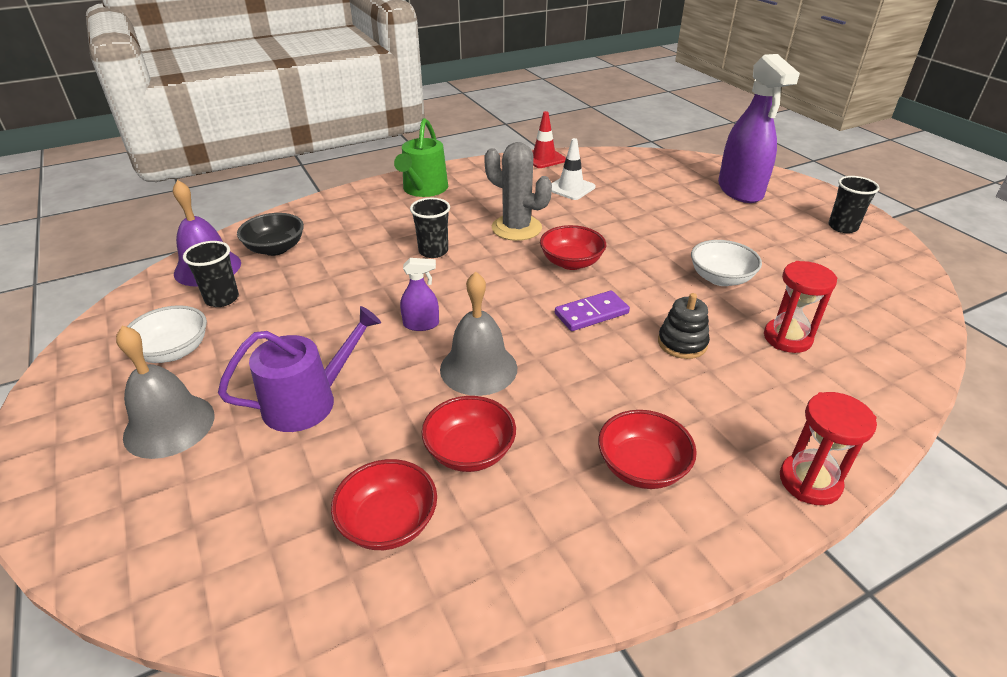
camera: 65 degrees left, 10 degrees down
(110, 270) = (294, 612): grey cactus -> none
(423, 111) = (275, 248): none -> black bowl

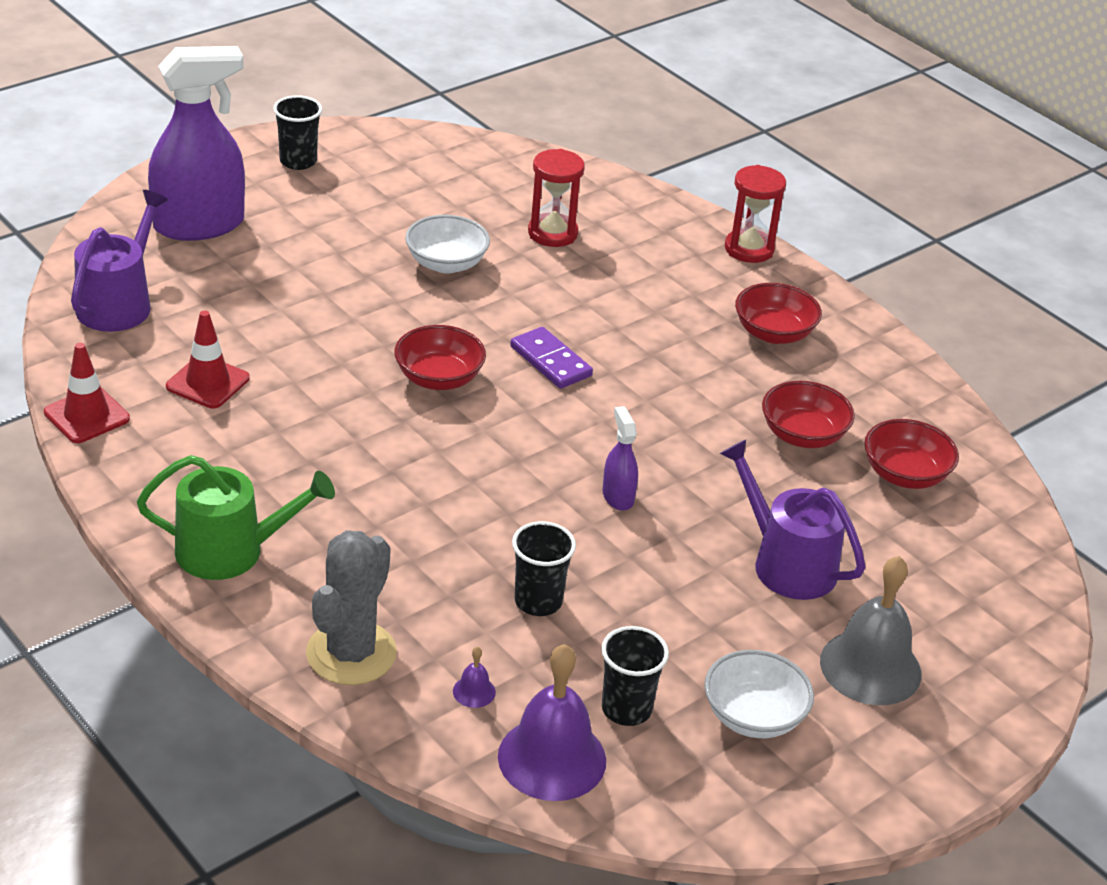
camera: 105 degrees left, 0 degrees up
(275, 248) = (474, 691): black bowl -> purple bell
(433, 251) = (440, 510): black cup -> black cup (538, 601)
(478, 368) = (681, 441): grey bell -> none
(516, 228) = (353, 432): grey cactus -> grey cactus (351, 653)
(571, 188) = (207, 382): white traffic cone -> red traffic cone
(647, 167) = (118, 303): none -> purple watering can
(682, 343) = (585, 300): black stacking toy -> none

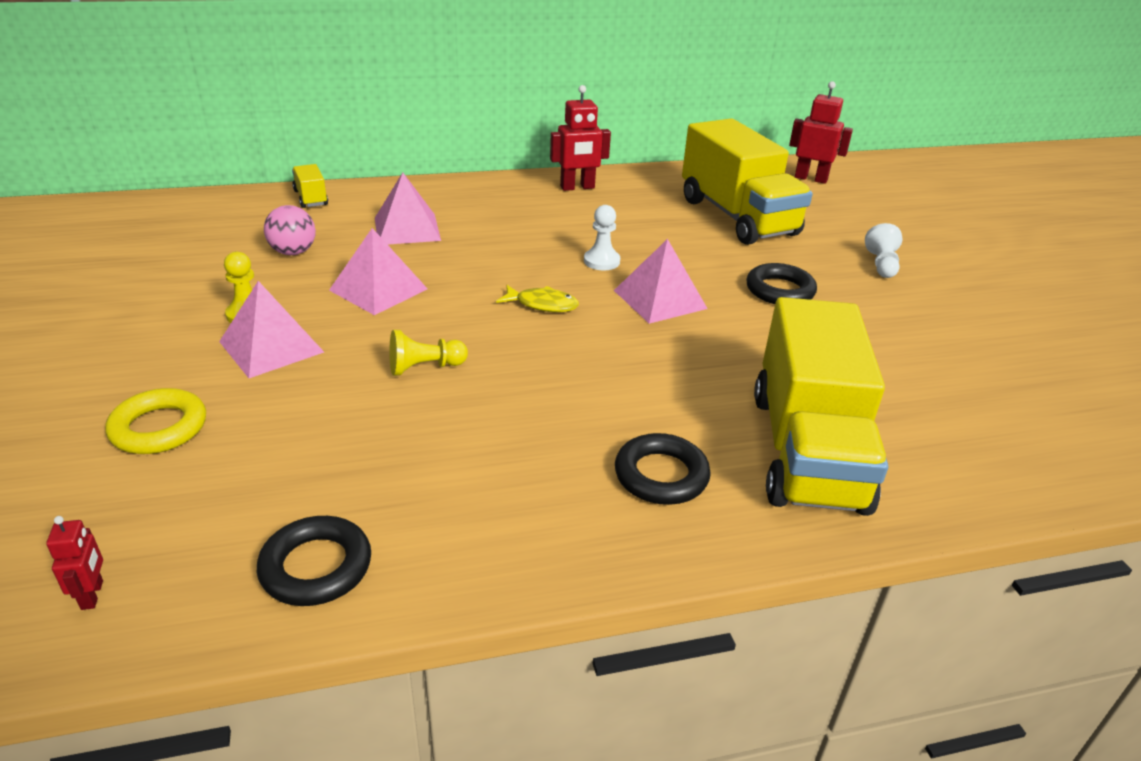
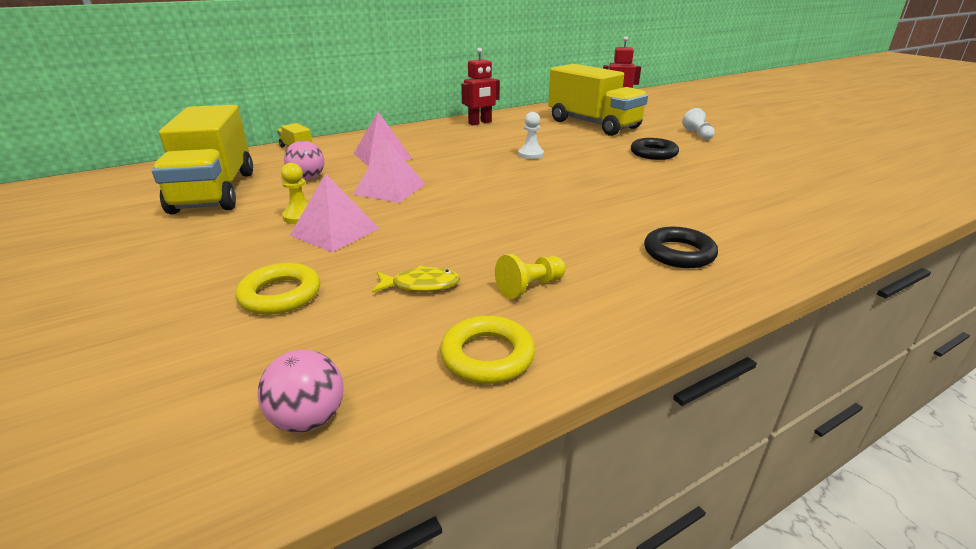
camera: 15 degrees left, 5 degrees down
(93, 595) = (308, 419): red robot -> pink ball
(316, 567) = (487, 356): black ring -> yellow ring
(424, 367) = (462, 224): yellow pawn -> yellow pawn (530, 287)
(542, 304) = (513, 180): yellow fish -> yellow fish (421, 285)
(659, 299) = (586, 167): pink pyramid -> none
(807, 450) = (752, 224): yellow truck -> yellow truck (215, 191)

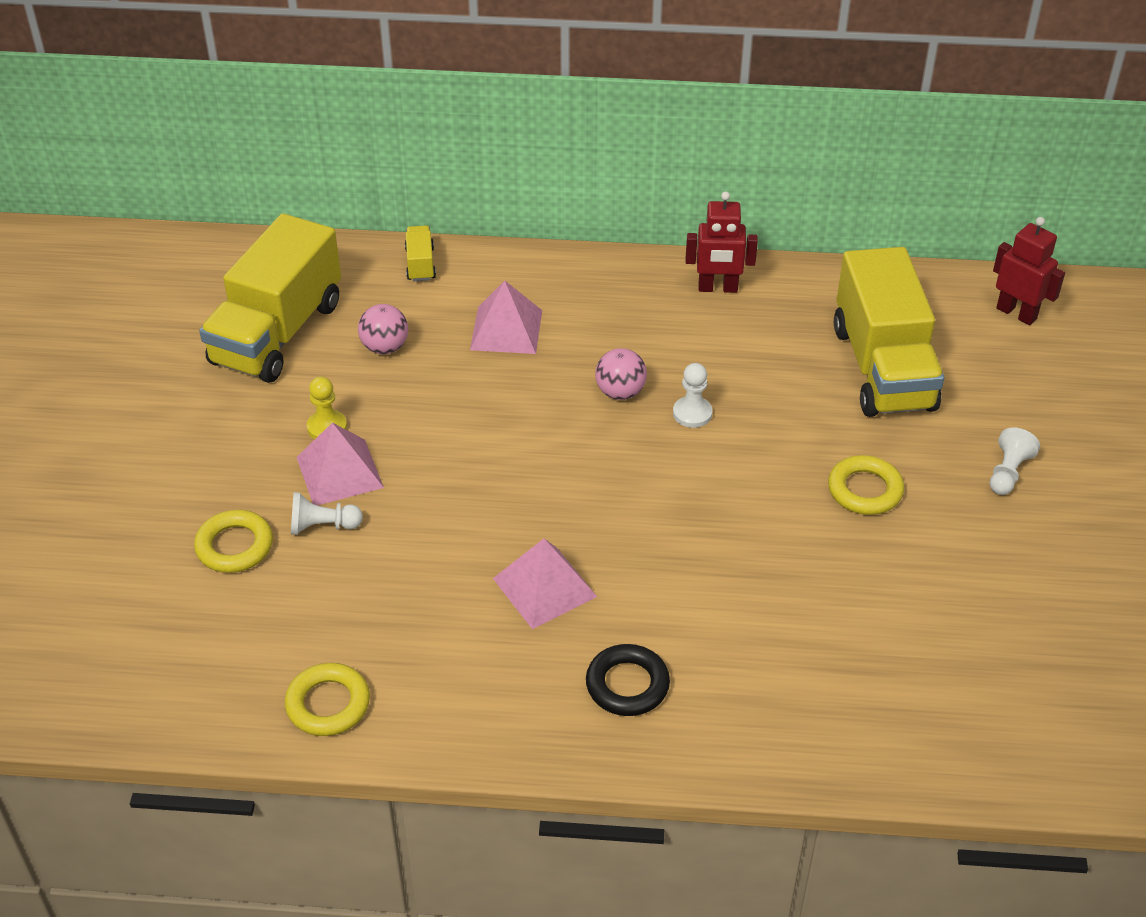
camera: 35 degrees right, 15 degrees up
(308, 419) = (173, 690): pink ball -> pink ball (620, 392)
(352, 259) = (322, 526): none -> white pawn
(390, 189) = (453, 415): pink pyramid -> pink pyramid (544, 587)
(421, 285) = (350, 596): yellow fish -> none
(530, 287) = (436, 650): yellow pawn -> none
(653, 153) = (864, 490): black ring -> yellow ring

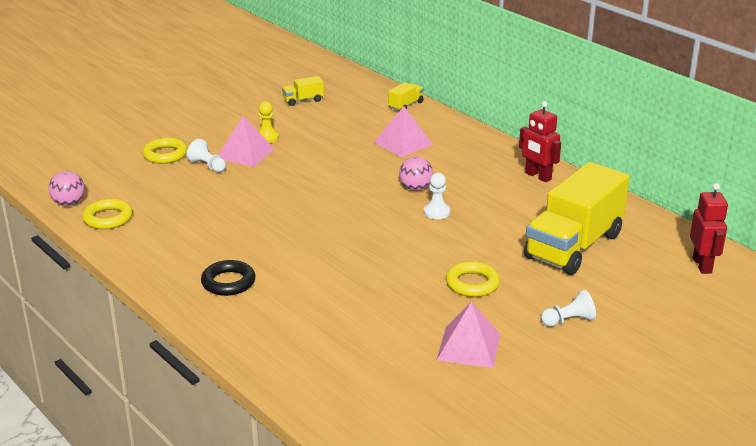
camera: 45 degrees right, 15 degrees down
(277, 333) = (303, 100): yellow truck -> yellow truck, size x0.41
(385, 347) = (338, 124): pink ball -> pink ball (69, 203)
(544, 587) = (256, 232): pink pyramid -> pink pyramid (468, 347)

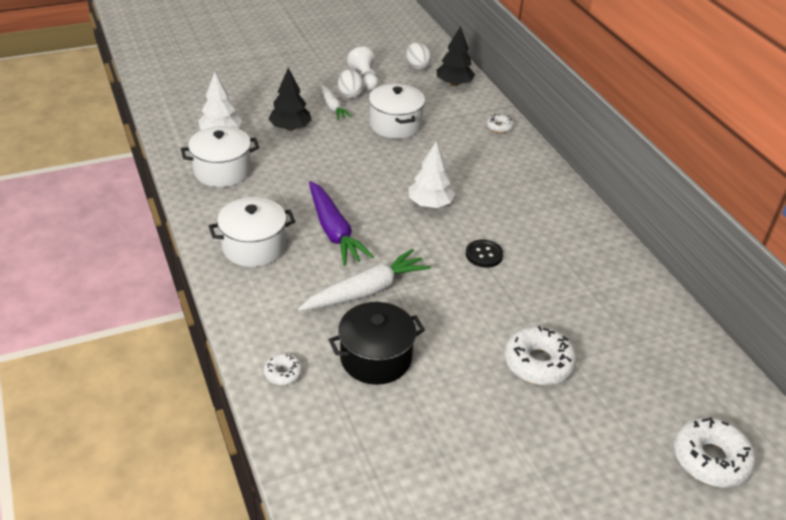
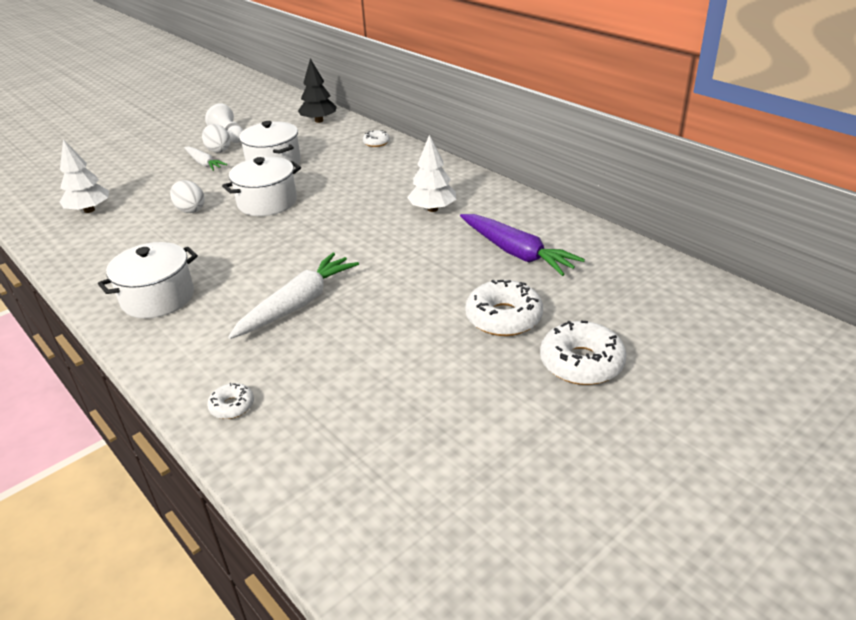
camera: 15 degrees left, 5 degrees down
(222, 171) = (100, 241): white pot -> white pot (267, 202)
(290, 128) = (165, 189): black tree -> none
(334, 231) = (243, 262): purple carrot -> purple carrot (516, 253)
(376, 358) = (332, 361): black pot -> none
(417, 66) = (278, 116): white egg -> white egg (190, 209)
(430, 204) = (335, 215): white tree -> white tree (432, 209)
(484, 255) = (407, 242): black button -> none
(710, 459) = (710, 350): white donut -> white donut (581, 363)

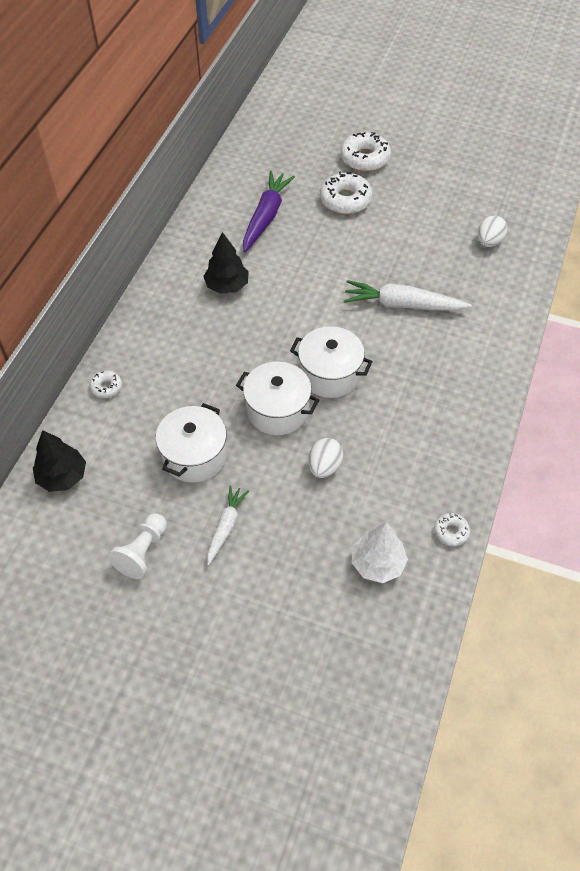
camera: 120 degrees left, 20 degrees up
(158, 298) = (454, 393): white pot -> white pot (330, 374)
(218, 150) = (187, 535): white egg -> white egg (489, 242)
(232, 406) = (510, 284): white donut -> white donut (451, 532)
(432, 209) = (227, 286): white tree -> black tree

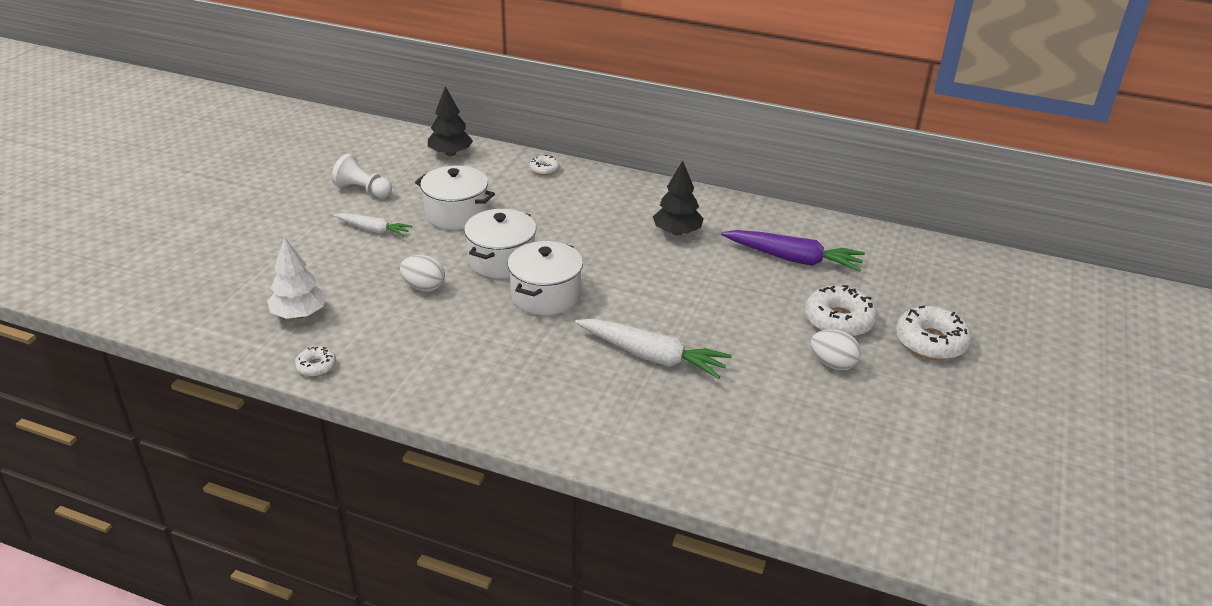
camera: 90 degrees right, 20 degrees down
(402, 305) = (652, 356): white carrot -> white carrot turned 105 degrees clockwise
(489, 242) = (781, 450): white egg -> white egg (832, 364)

Goal of the exercise
Filter the listing above so that only lines holding the word "degrees" remain, and report those lines.

Output of the task
camera: 65 degrees left, 10 degrees down
camera: 105 degrees left, 0 degrees up
camera: 15 degrees left, 5 degrees down
camera: 35 degrees right, 15 degrees up
camera: 45 degrees right, 15 degrees down
camera: 15 degrees left, 5 degrees down
camera: 120 degrees left, 20 degrees up
camera: 90 degrees right, 20 degrees down
(402, 305) = (652, 356): white carrot -> white carrot turned 105 degrees clockwise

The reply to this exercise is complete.